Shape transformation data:
━━━━

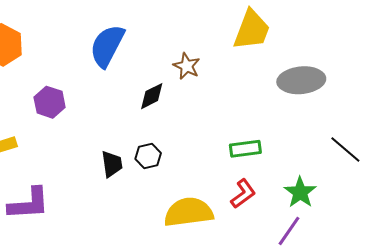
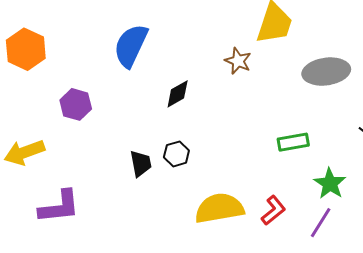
brown star: (187, 66) -> (238, 61), moved
green rectangle: (245, 149) -> (293, 142), moved
red L-shape: (243, 194) -> (273, 210), moved

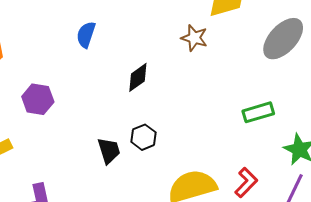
blue semicircle: (131, 46) -> (86, 35), size x0.6
gray ellipse: (326, 72) -> (283, 39), turned -33

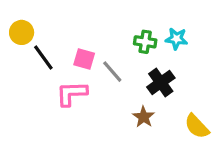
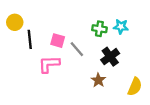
black line: (43, 57) -> (30, 39), turned 30
yellow semicircle: (197, 126) -> (135, 87), turned -114

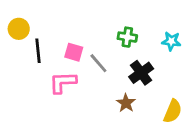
cyan star: (121, 27) -> (171, 41), moved

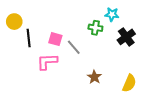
cyan star: (171, 41) -> (112, 14), moved
black cross: (141, 73) -> (126, 37), moved

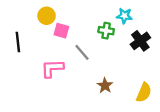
yellow circle: (14, 22) -> (47, 16), moved
black line: (29, 38) -> (18, 42), moved
pink square: (55, 39) -> (61, 31), moved

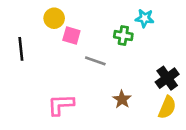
black cross: (140, 41) -> (167, 78), moved
gray line: (82, 52) -> (95, 61), turned -30
pink L-shape: (52, 68) -> (61, 105), moved

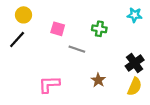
yellow circle: (54, 18) -> (24, 15), moved
cyan star: (145, 18) -> (135, 15), moved
black line: (21, 49) -> (17, 40), turned 48

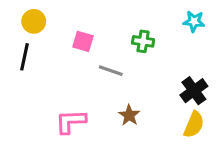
black line: (17, 40) -> (25, 57), turned -30
brown star: (98, 80) -> (129, 115), moved

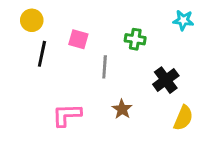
black line: (25, 57) -> (42, 54), moved
gray line: (111, 71) -> (105, 67), turned 75
black cross: (194, 91) -> (166, 80), moved

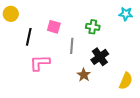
yellow circle: (32, 20) -> (11, 14), moved
black cross: (166, 80) -> (100, 57), moved
pink L-shape: (67, 115) -> (40, 63), moved

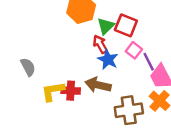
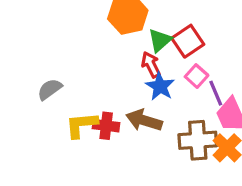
red square: (126, 25) -> (188, 41), turned 30
gray semicircle: (28, 67) -> (50, 89), turned -102
brown cross: (129, 110) -> (198, 140), moved

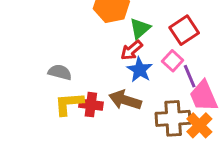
red square: (188, 41) -> (184, 30), moved
red arrow: (151, 65) -> (132, 50), turned -105
gray semicircle: (50, 89) -> (60, 72), moved, turned 50

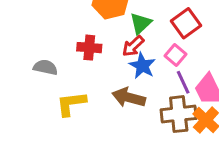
gray semicircle: (60, 72) -> (45, 67), moved
purple line: (190, 76) -> (183, 82), moved
red cross: (91, 105) -> (89, 48), moved

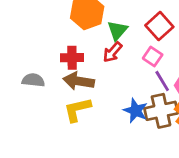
blue star: (142, 66) -> (136, 111), moved
brown arrow: (129, 97) -> (79, 81), moved
yellow L-shape: (71, 104) -> (77, 110), moved

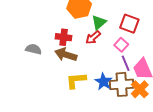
red square: (159, 26) -> (129, 24), turned -36
yellow L-shape: (77, 110) -> (76, 80), moved

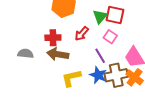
green triangle: (99, 22) -> (100, 17), moved
purple line: (126, 63) -> (100, 56), moved

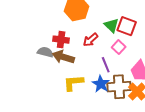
green triangle: (100, 17) -> (111, 25), turned -35
gray semicircle: (25, 54) -> (45, 52), moved

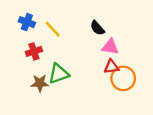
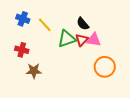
red cross: (34, 51) -> (22, 50), moved, turned 32
red triangle: (111, 67) -> (82, 40), moved, turned -40
green triangle: (59, 74) -> (67, 39), moved

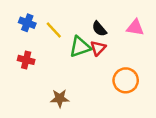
pink triangle: (94, 40) -> (135, 28), moved
brown star: (34, 71) -> (60, 98), moved

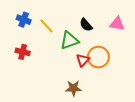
red triangle: (98, 48) -> (83, 60), moved
orange circle: (126, 80) -> (98, 57), moved
brown star: (60, 98) -> (73, 88), moved

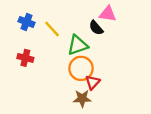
pink triangle: (117, 24) -> (108, 14), moved
orange circle: (98, 57) -> (81, 68), moved
red triangle: (83, 60) -> (93, 82), moved

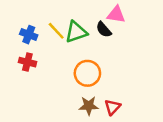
blue cross: (27, 22) -> (29, 35), moved
green triangle: (78, 45) -> (76, 32), moved
red triangle: (93, 82) -> (112, 107), moved

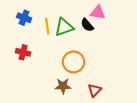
yellow line: (56, 31) -> (47, 26), turned 35
blue cross: (29, 35) -> (24, 18), moved
brown star: (89, 106) -> (63, 86), moved

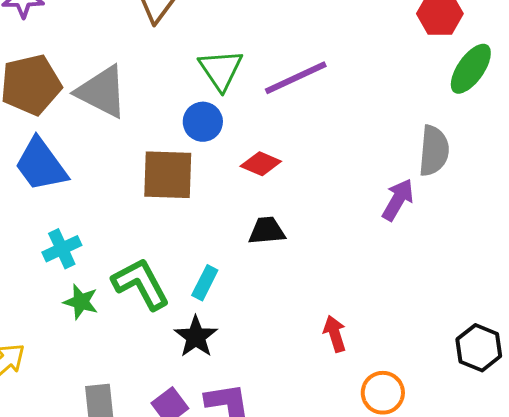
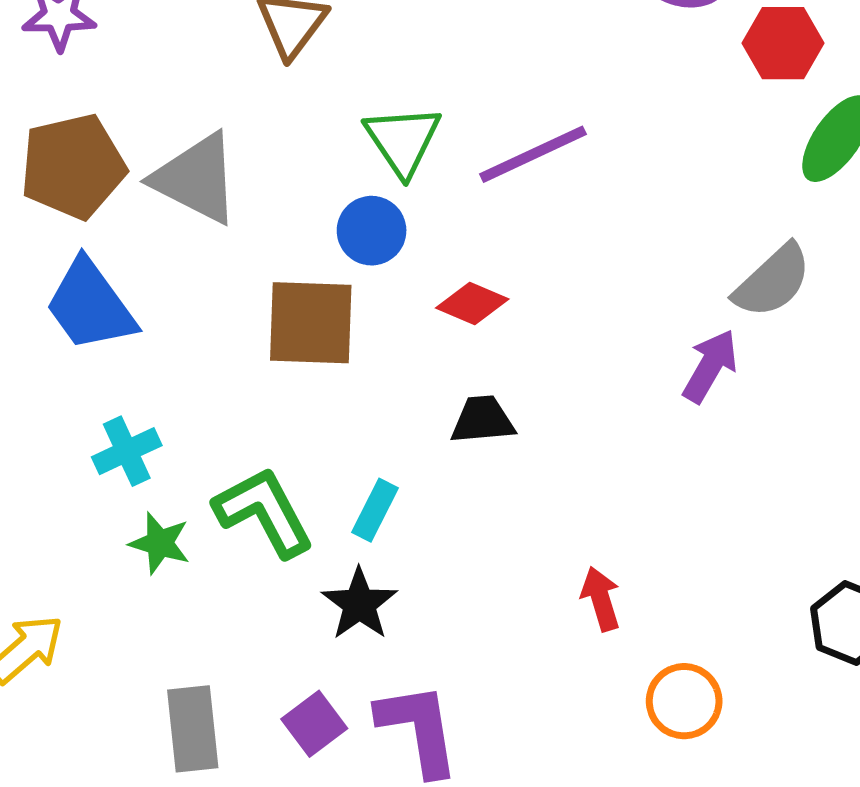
gray semicircle: (434, 151) -> (773, 281), turned 42

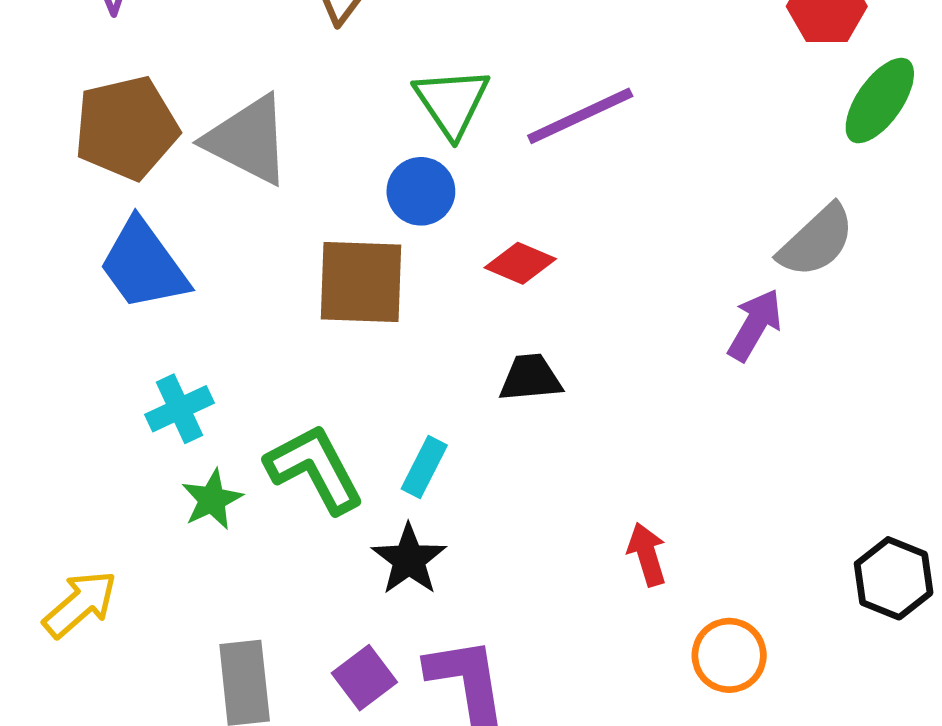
green star: (160, 543) -> (212, 500), turned 30

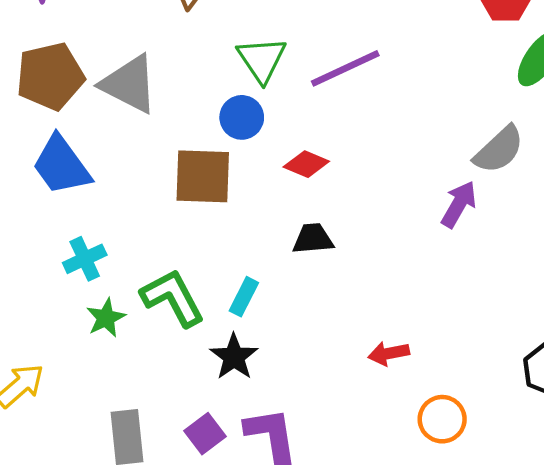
red arrow: (647, 554) -> (389, 353), turned -84

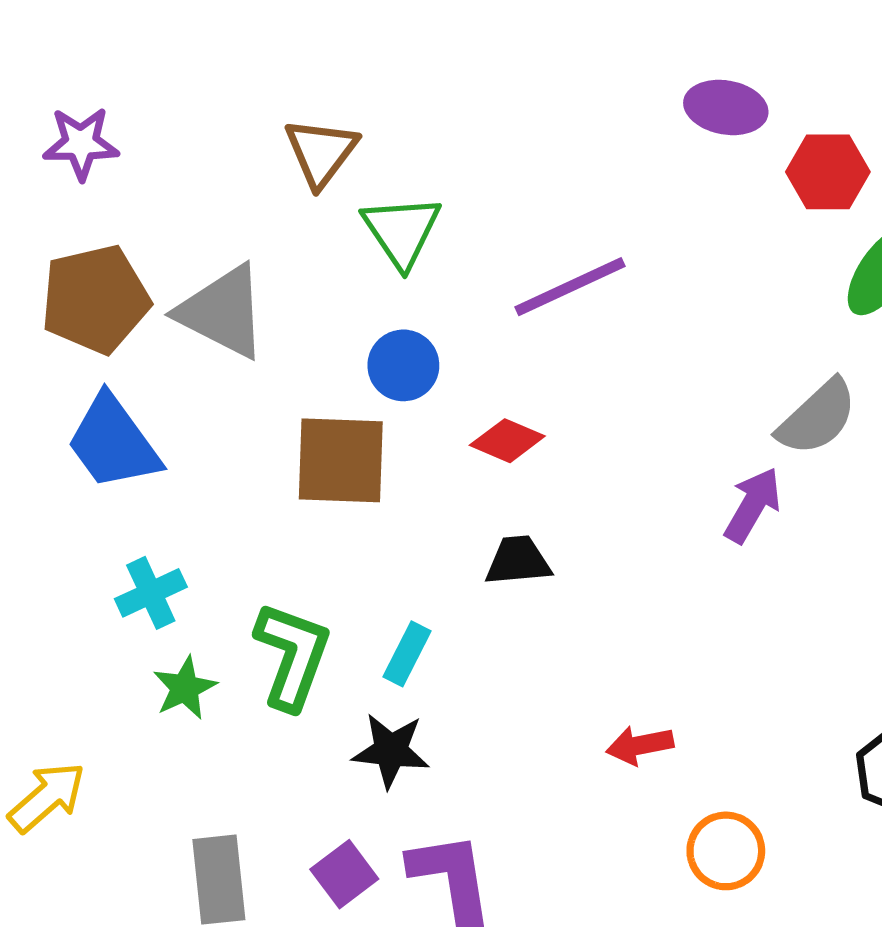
green triangle: (262, 60) -> (402, 231), moved
green L-shape: (173, 298) -> (292, 656), turned 48
black star: (234, 357) -> (391, 751), turned -30

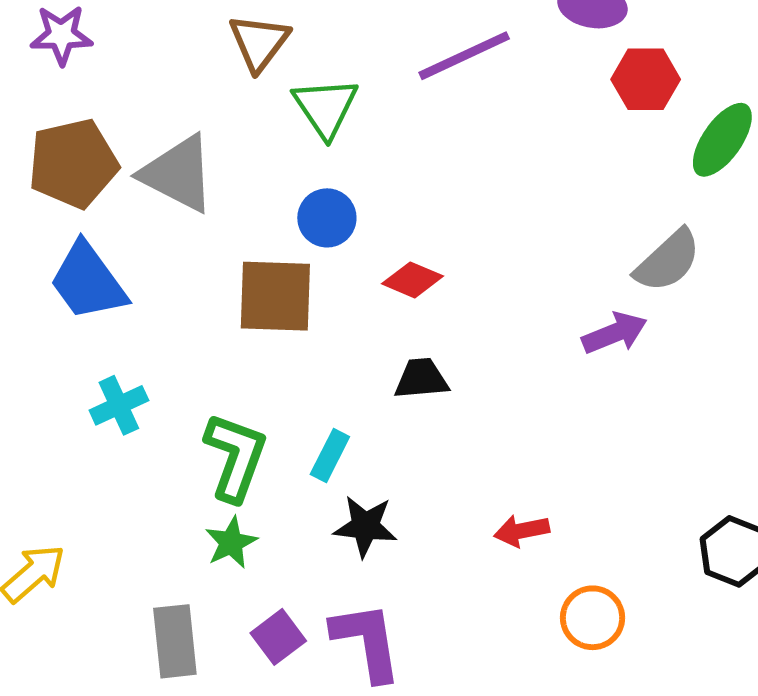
red hexagon: (828, 172) -> (646, 79), moved
purple line: (570, 287) -> (464, 56), moved
purple arrow: (753, 505) -> (615, 333), turned 38
green star: (185, 688) -> (231, 543), moved
black star: (391, 751) -> (365, 526), moved

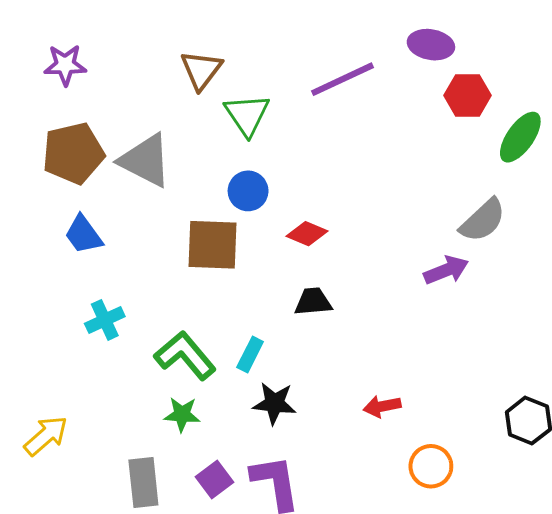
blue trapezoid: (88, 281) -> (83, 235), size x0.7
green L-shape: (235, 457) -> (185, 356), turned -60
green star: (231, 543) -> (182, 414), turned 30

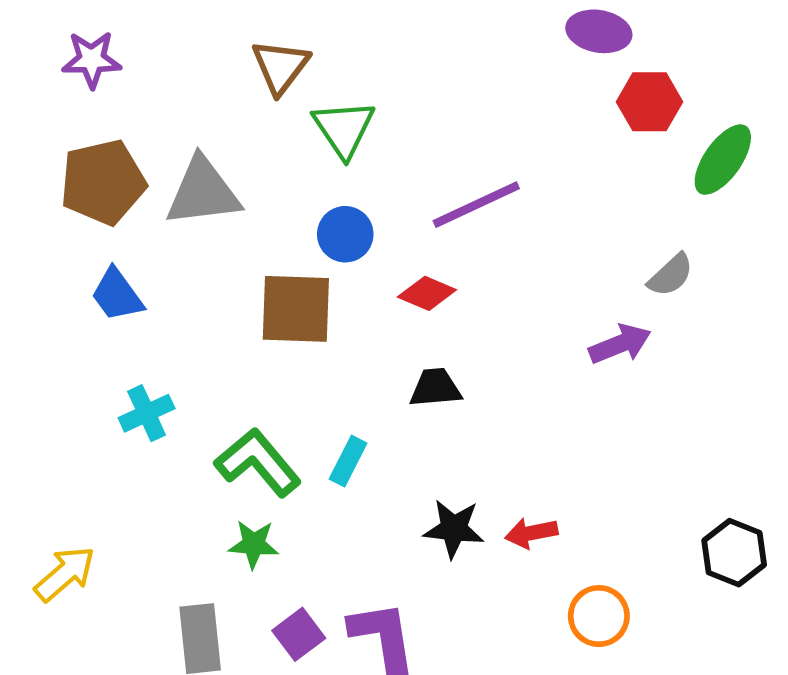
purple line: (343, 79) -> (476, 205), moved
gray triangle: (145, 160) -> (203, 192), turned -34
gray semicircle: (483, 220) -> (671, 275), size x0.7
black star: (274, 403) -> (454, 529), moved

━━━━

**EXERCISE DIRECTIONS:** Please give back an exact copy of the entries above from their first line through the line containing "blue star: (142, 66) -> (136, 111), moved", leaving the pictures aside.

**ANSWER BELOW:**
brown star: (187, 66) -> (238, 61), moved
green rectangle: (245, 149) -> (293, 142), moved
red L-shape: (243, 194) -> (273, 210), moved

blue semicircle: (131, 46) -> (86, 35), size x0.6
gray ellipse: (326, 72) -> (283, 39), turned -33

black line: (43, 57) -> (30, 39), turned 30
yellow semicircle: (197, 126) -> (135, 87), turned -114

cyan star: (121, 27) -> (171, 41), moved

cyan star: (171, 41) -> (112, 14), moved
black cross: (141, 73) -> (126, 37), moved

yellow circle: (14, 22) -> (47, 16), moved
black line: (29, 38) -> (18, 42), moved
pink square: (55, 39) -> (61, 31), moved

black cross: (140, 41) -> (167, 78), moved
gray line: (82, 52) -> (95, 61), turned -30
pink L-shape: (52, 68) -> (61, 105), moved

yellow circle: (54, 18) -> (24, 15), moved
cyan star: (145, 18) -> (135, 15), moved
black line: (21, 49) -> (17, 40), turned 48

black line: (17, 40) -> (25, 57), turned -30
brown star: (98, 80) -> (129, 115), moved

black line: (25, 57) -> (42, 54), moved
gray line: (111, 71) -> (105, 67), turned 75
black cross: (194, 91) -> (166, 80), moved

yellow circle: (32, 20) -> (11, 14), moved
black cross: (166, 80) -> (100, 57), moved
pink L-shape: (67, 115) -> (40, 63), moved

red square: (126, 25) -> (188, 41), turned 30
gray semicircle: (28, 67) -> (50, 89), turned -102
brown cross: (129, 110) -> (198, 140), moved

red square: (188, 41) -> (184, 30), moved
red arrow: (151, 65) -> (132, 50), turned -105
gray semicircle: (50, 89) -> (60, 72), moved, turned 50

gray semicircle: (60, 72) -> (45, 67), moved
purple line: (190, 76) -> (183, 82), moved
red cross: (91, 105) -> (89, 48), moved

blue star: (142, 66) -> (136, 111), moved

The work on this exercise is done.